_Exercise prompt_.
Could you output the listing that follows exactly, without its images?

_Information supplied_.
----
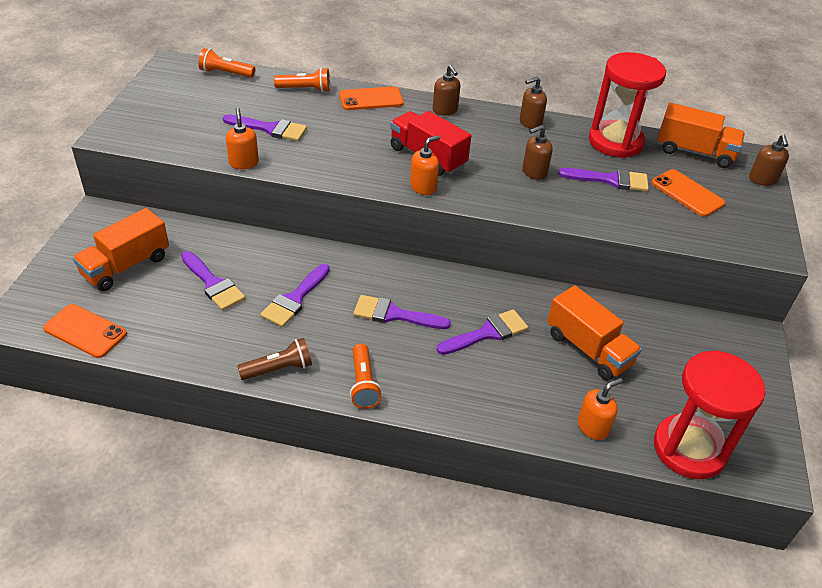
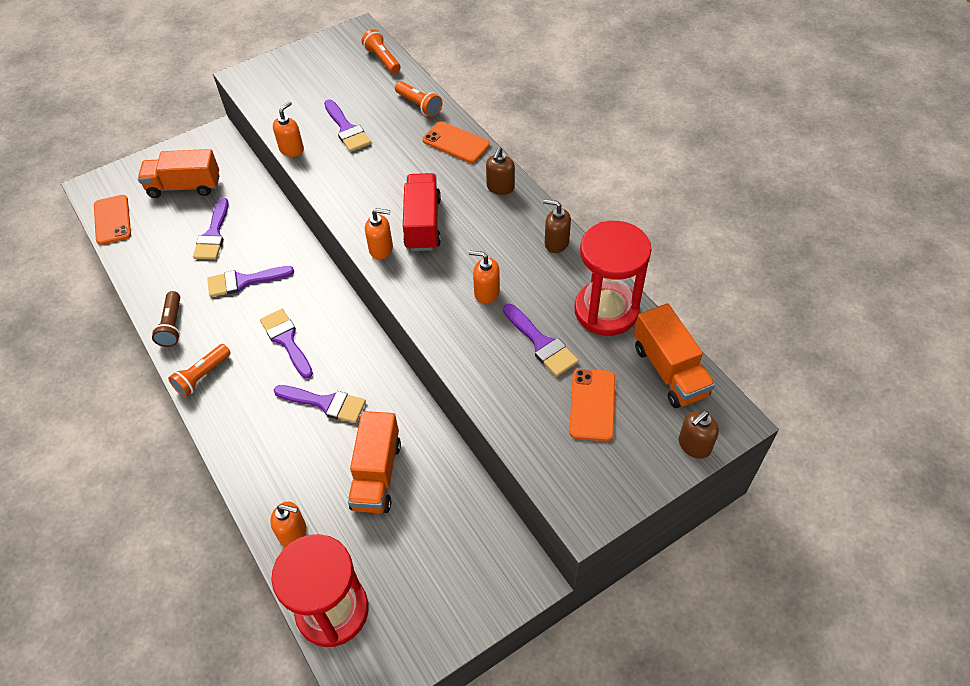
camera: 50 degrees right, 10 degrees up
(279, 369) = (172, 326): brown flashlight -> brown flashlight turned 60 degrees clockwise
(534, 172) = (486, 292): brown soap dispenser -> orange soap dispenser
----
_Your solution_.
camera: 50 degrees right, 10 degrees up
(279, 369) = (172, 326): brown flashlight -> brown flashlight turned 60 degrees clockwise
(534, 172) = (486, 292): brown soap dispenser -> orange soap dispenser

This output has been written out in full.